Before-and-after change records:
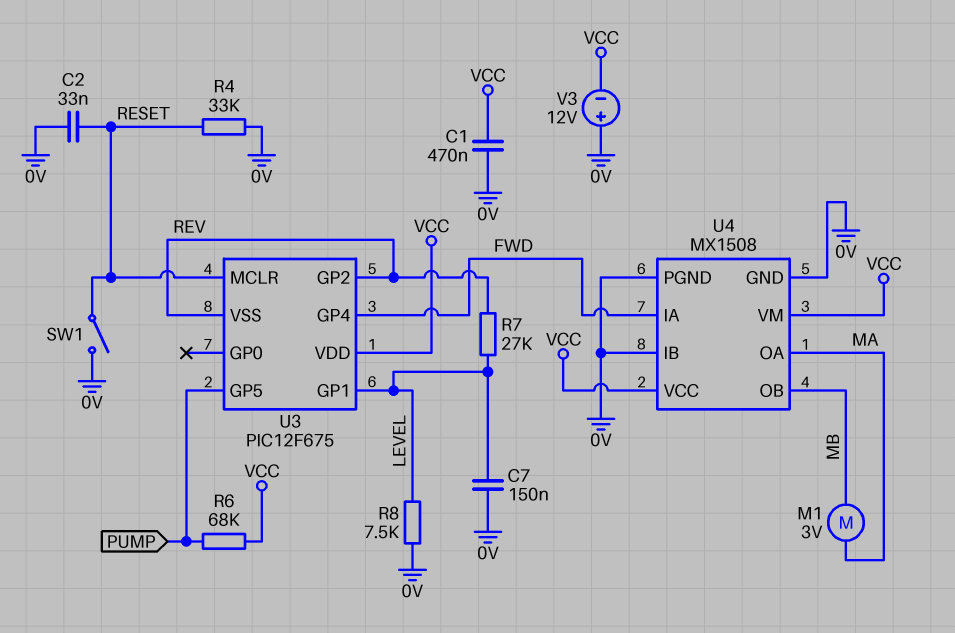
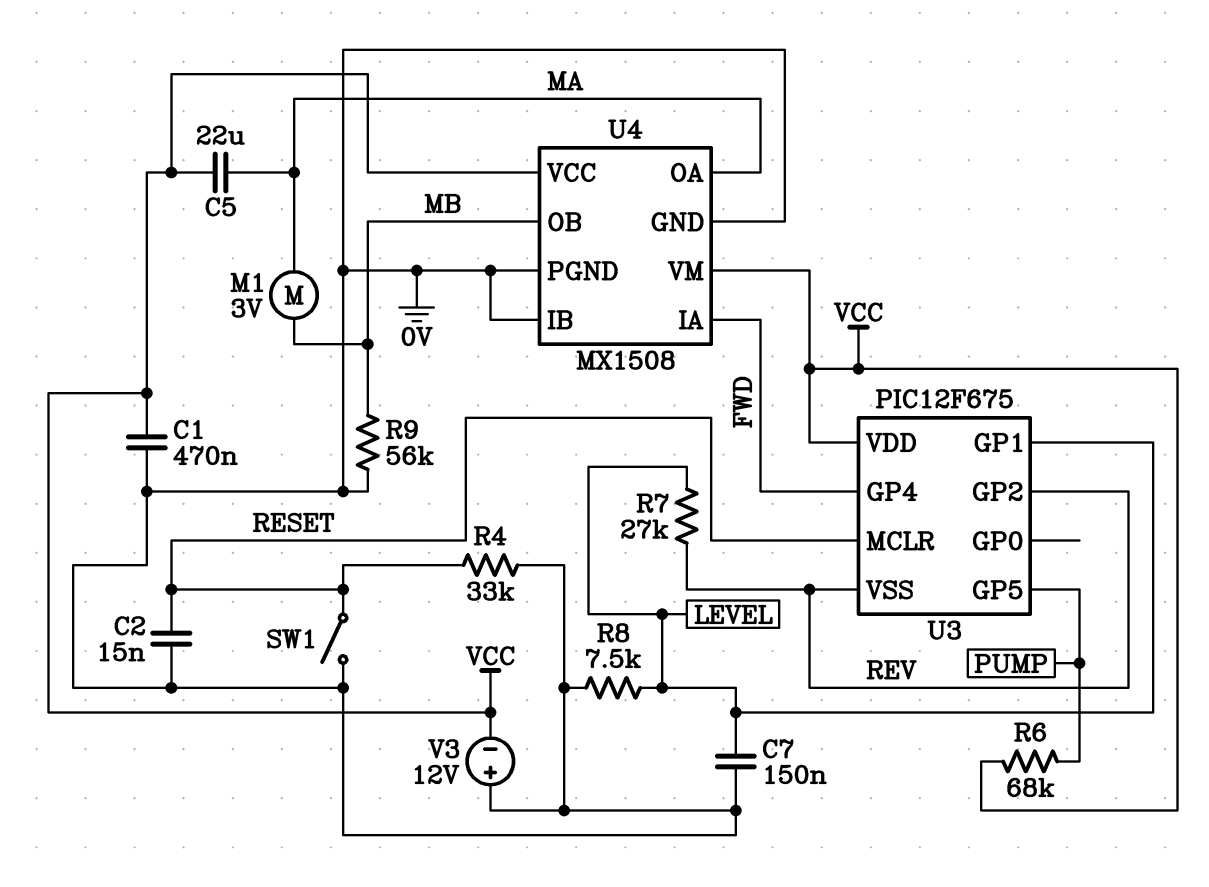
C2: 33nF (0V, RESET) -> 15nF (0V, RESET)
C5: none -> 22uF (MA, VCC)
R9: none -> 56k (0V, MB)

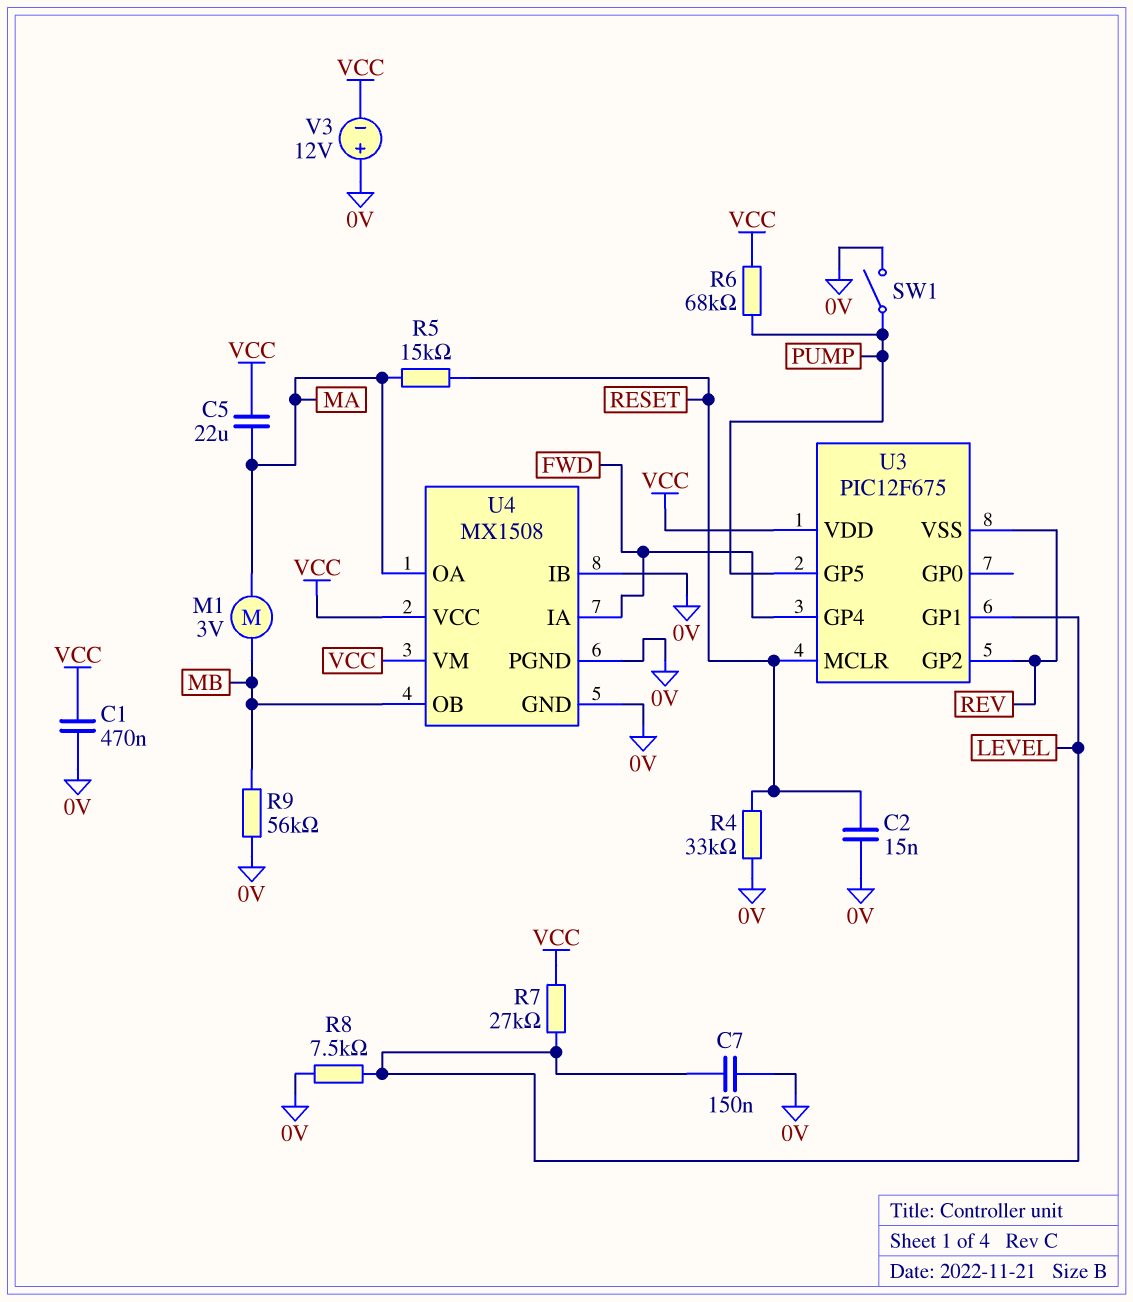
R5: none -> 15k (MA, RESET)
R7: 27k (LEVEL, REV) -> 27k (LEVEL, VCC)
SW1: switch (0V, RESET) -> switch (0V, PUMP)

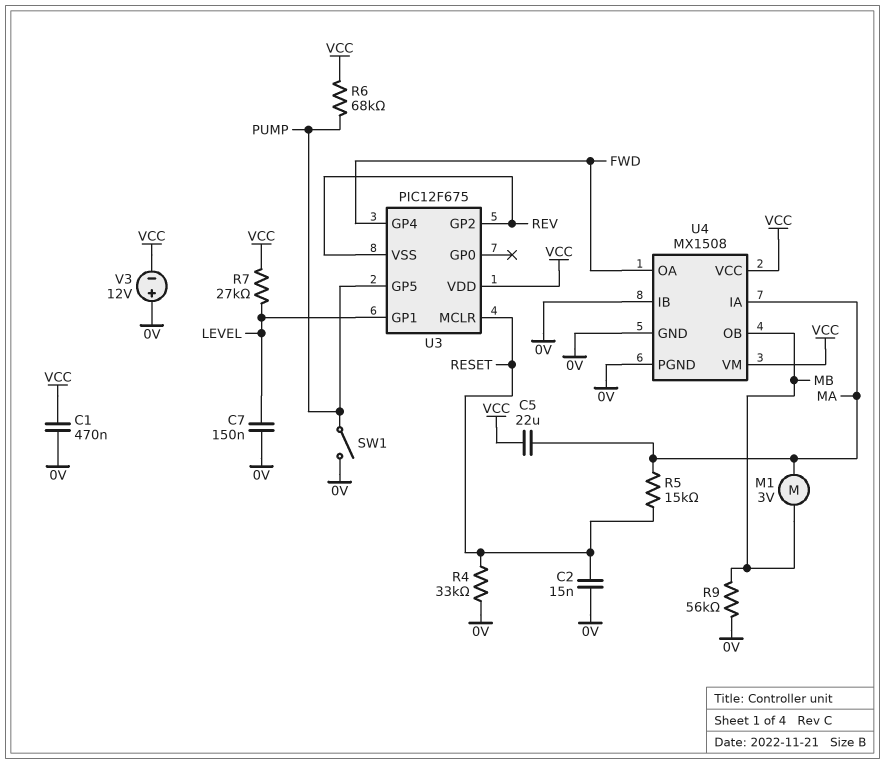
R8: 7.5k (0V, LEVEL) -> none
U4 pin IA: FWD -> MA
U4 pin OA: MA -> FWD

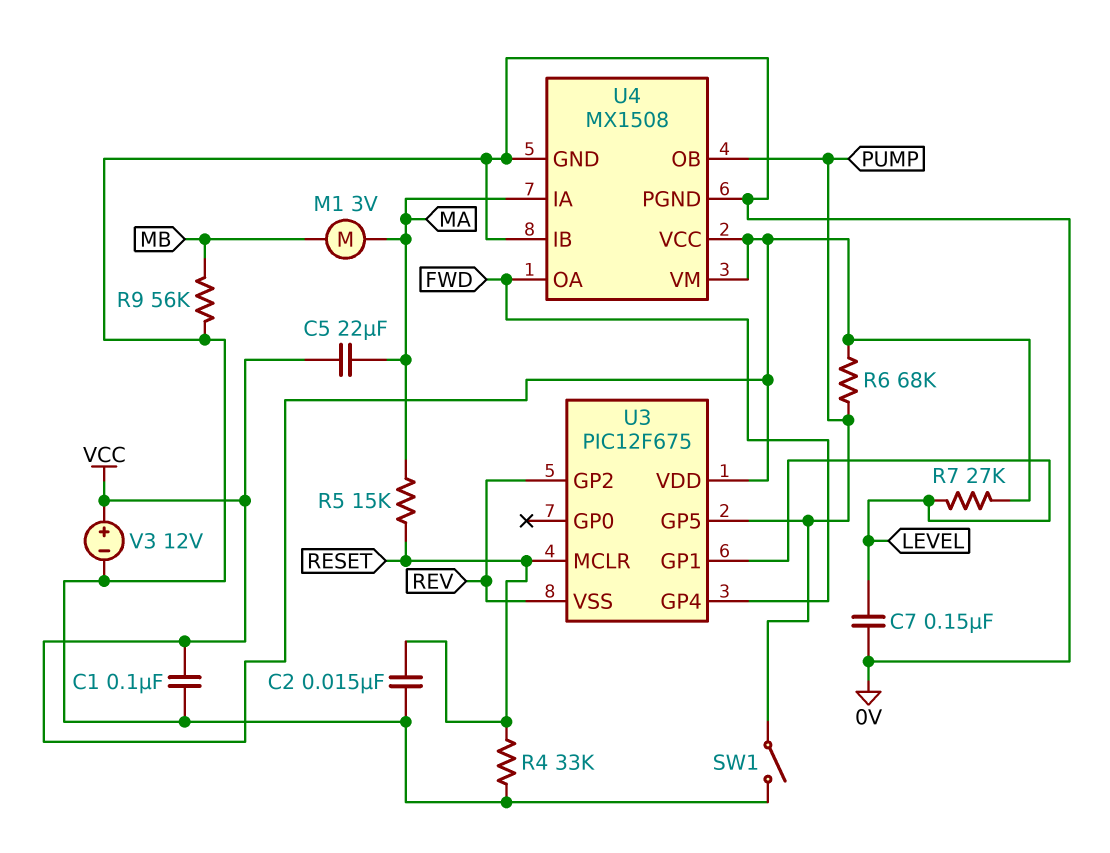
C1: 470nF (0V, VCC) -> 100nF (0V, VCC)
U4 pin OB: MB -> PUMP
V3: 12V (plus 0V, minus VCC) -> 12V (plus VCC, minus 0V)

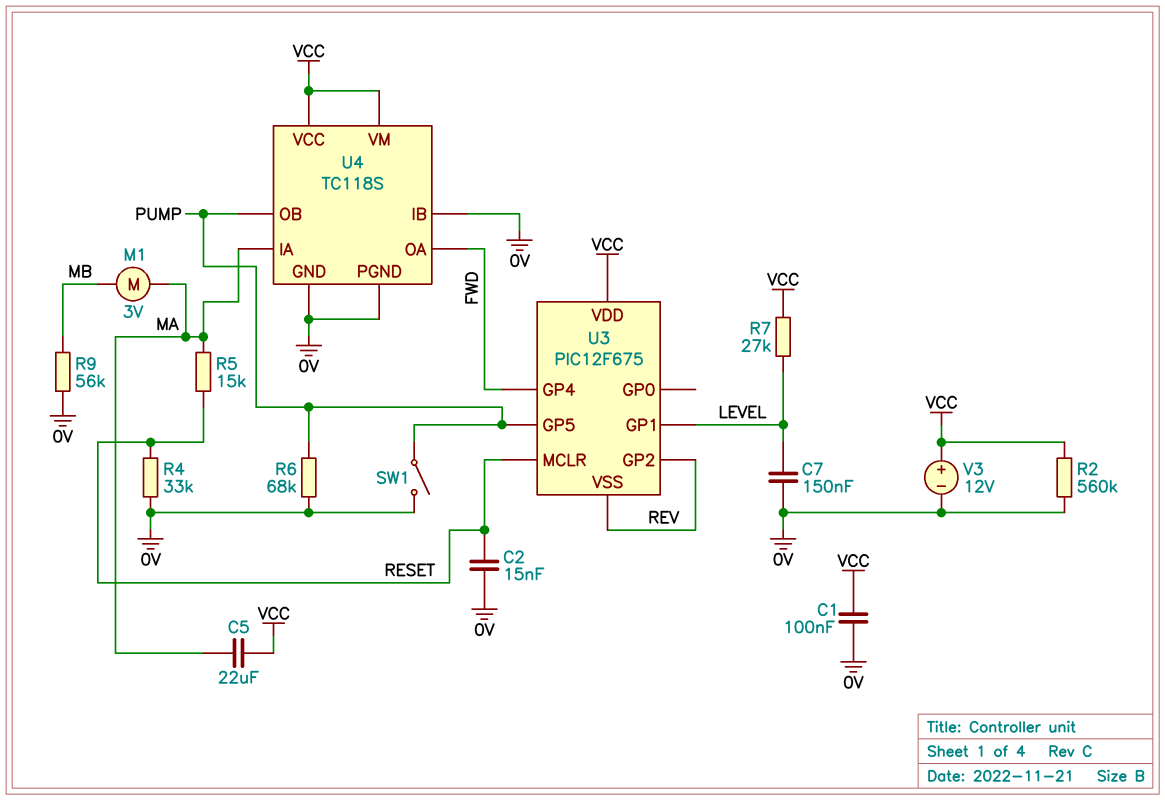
R2: none -> 560k (0V, VCC)
R6: 68k (PUMP, VCC) -> 68k (0V, PUMP)
U4: MX1508 -> TC118S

What the task requires: Every line from the one with "C5: none -> 22uF (MA, VCC)" through the last line of the data must be copied exactly. Leave the pictures out.

Answer to the exercise:
C5: none -> 22uF (MA, VCC)
R9: none -> 56k (0V, MB)

R5: none -> 15k (MA, RESET)
R7: 27k (LEVEL, REV) -> 27k (LEVEL, VCC)
SW1: switch (0V, RESET) -> switch (0V, PUMP)

R8: 7.5k (0V, LEVEL) -> none
U4 pin IA: FWD -> MA
U4 pin OA: MA -> FWD

C1: 470nF (0V, VCC) -> 100nF (0V, VCC)
U4 pin OB: MB -> PUMP
V3: 12V (plus 0V, minus VCC) -> 12V (plus VCC, minus 0V)

R2: none -> 560k (0V, VCC)
R6: 68k (PUMP, VCC) -> 68k (0V, PUMP)
U4: MX1508 -> TC118S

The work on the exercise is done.